Start of Dataset extract

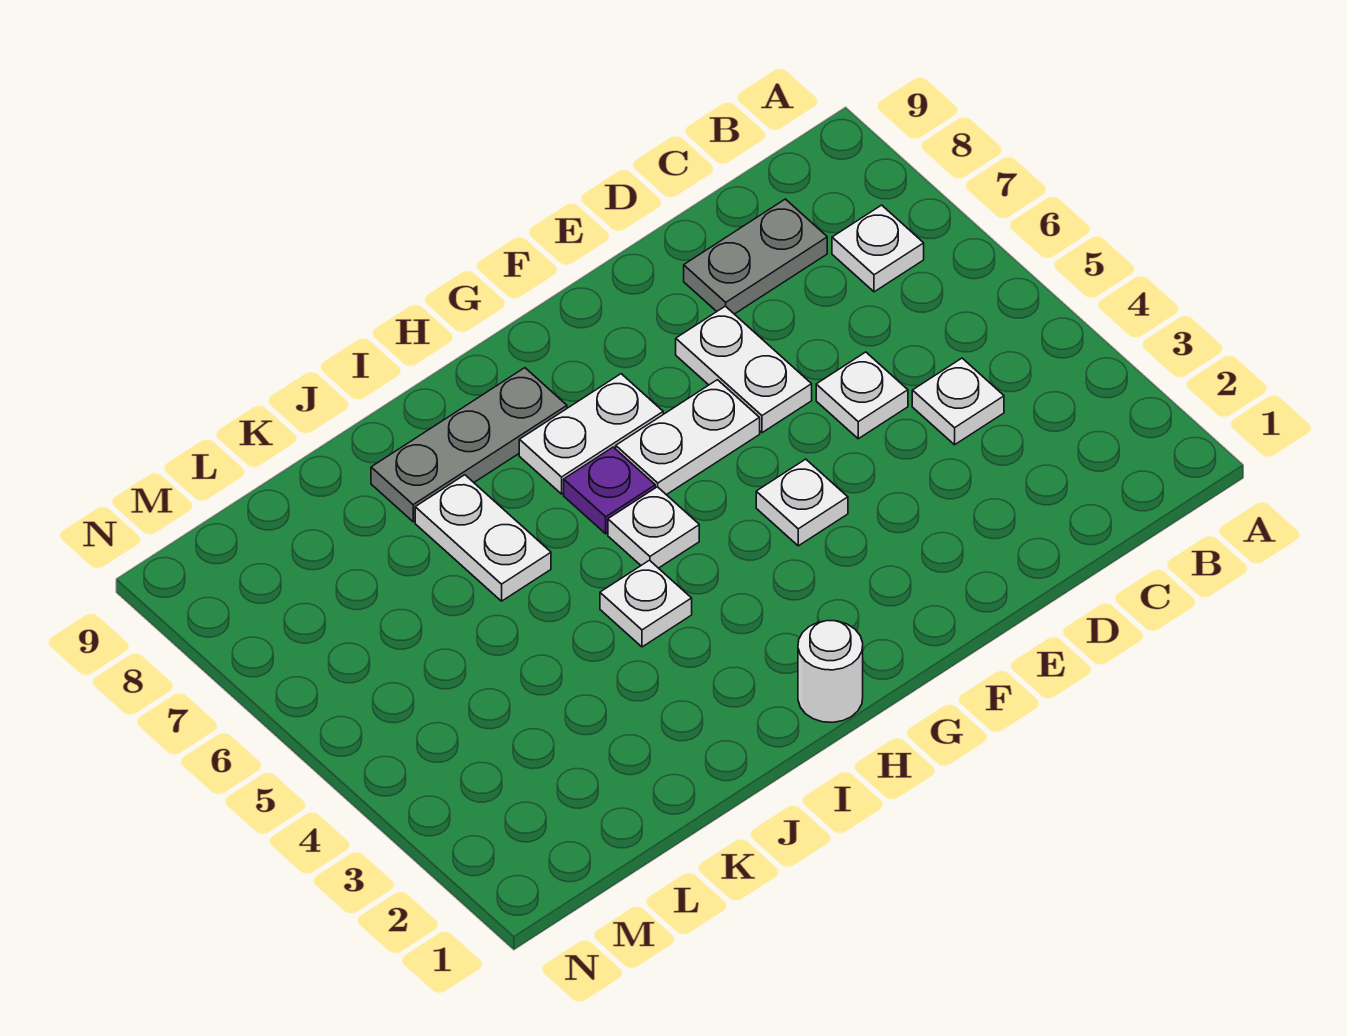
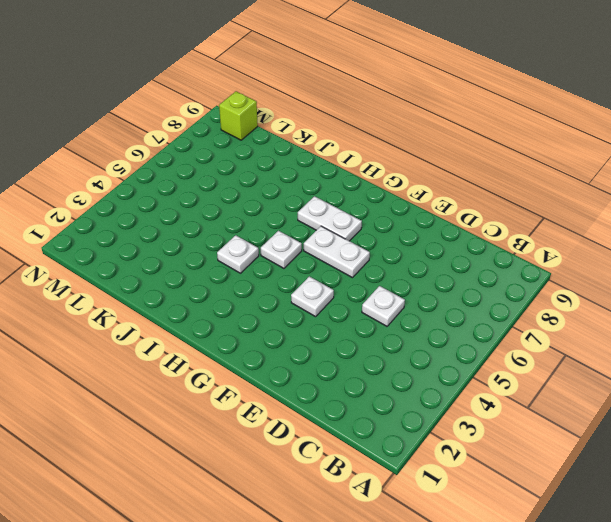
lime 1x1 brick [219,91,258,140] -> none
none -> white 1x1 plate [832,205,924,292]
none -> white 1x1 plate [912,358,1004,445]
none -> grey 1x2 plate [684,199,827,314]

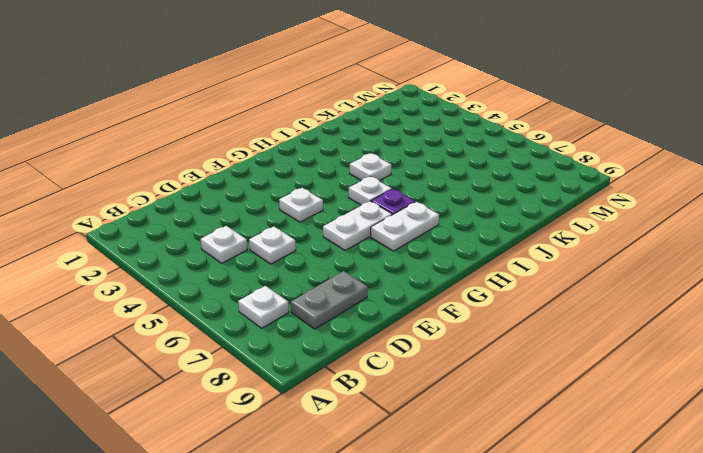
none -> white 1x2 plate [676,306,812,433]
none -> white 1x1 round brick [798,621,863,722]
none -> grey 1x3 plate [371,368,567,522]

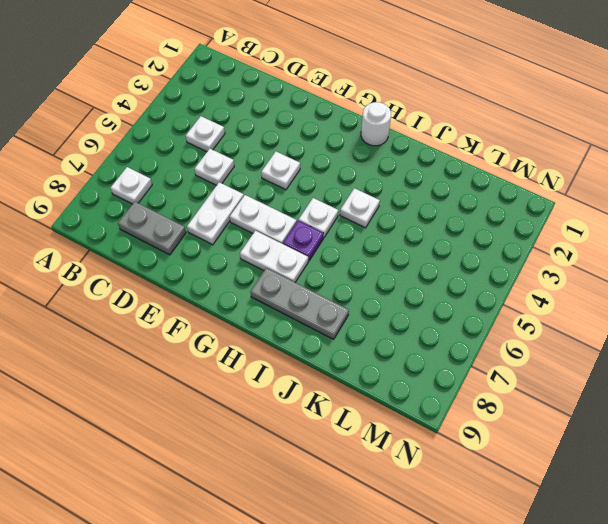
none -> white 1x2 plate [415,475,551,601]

End of Dataset extract
Start of Dataset extract

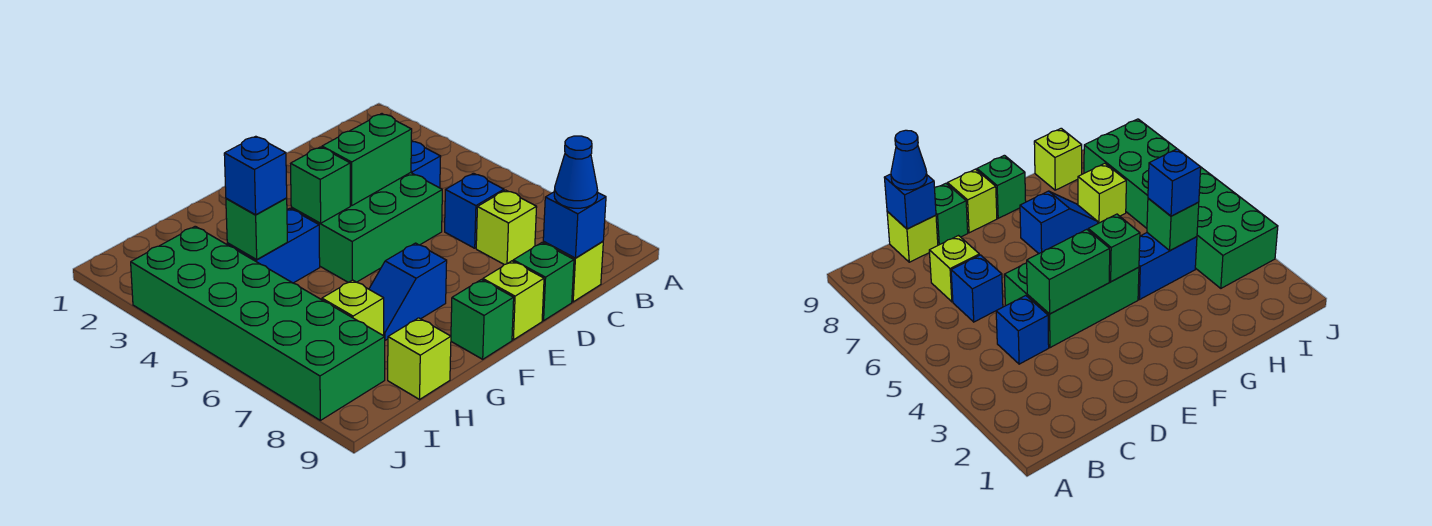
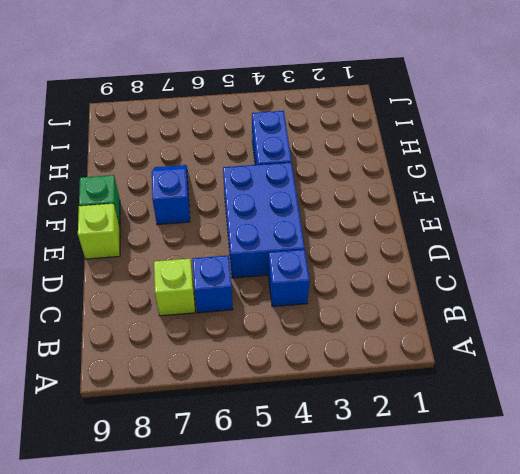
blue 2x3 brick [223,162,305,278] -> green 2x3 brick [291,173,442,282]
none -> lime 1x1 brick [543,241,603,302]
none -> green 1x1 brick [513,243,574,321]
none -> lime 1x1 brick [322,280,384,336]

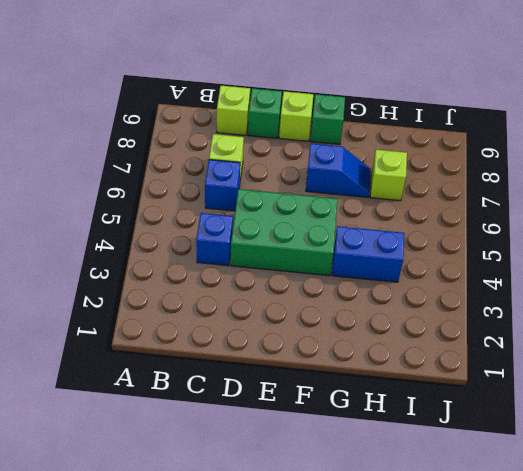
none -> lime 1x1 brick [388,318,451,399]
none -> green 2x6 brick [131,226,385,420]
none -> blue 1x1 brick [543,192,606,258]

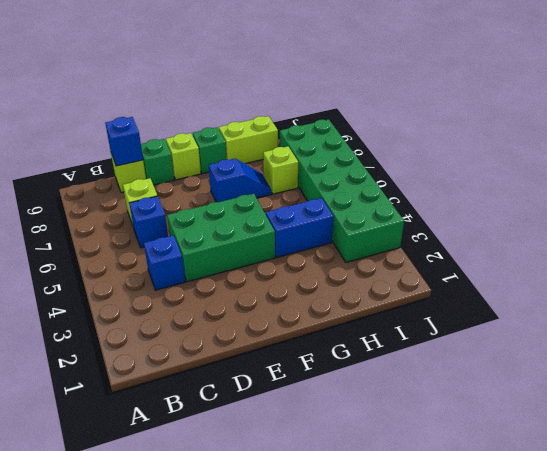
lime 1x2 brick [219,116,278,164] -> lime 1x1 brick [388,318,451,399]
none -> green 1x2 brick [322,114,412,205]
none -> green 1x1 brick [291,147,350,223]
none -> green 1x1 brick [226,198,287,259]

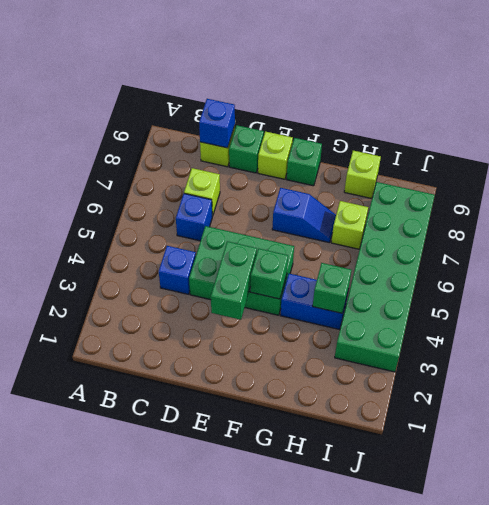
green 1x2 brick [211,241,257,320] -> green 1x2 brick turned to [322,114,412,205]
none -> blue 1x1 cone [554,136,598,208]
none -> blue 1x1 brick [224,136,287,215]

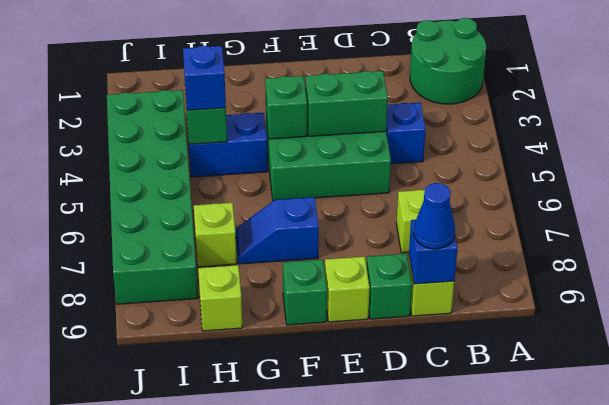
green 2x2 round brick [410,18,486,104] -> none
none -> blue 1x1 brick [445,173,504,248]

End of Dataset extract
Start of Dataset extract

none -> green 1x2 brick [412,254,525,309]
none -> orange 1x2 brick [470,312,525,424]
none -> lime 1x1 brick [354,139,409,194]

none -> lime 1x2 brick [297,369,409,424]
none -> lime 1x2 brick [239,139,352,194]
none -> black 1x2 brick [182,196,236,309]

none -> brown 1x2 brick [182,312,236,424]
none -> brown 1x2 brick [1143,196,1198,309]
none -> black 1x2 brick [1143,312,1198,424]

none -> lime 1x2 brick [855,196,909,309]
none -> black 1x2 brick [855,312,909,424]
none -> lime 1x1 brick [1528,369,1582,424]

End of Dataset extract

▶ What you need to do:
Count every line of the material above that includes "green", giving the total without any other words.

▶ Answer area:
9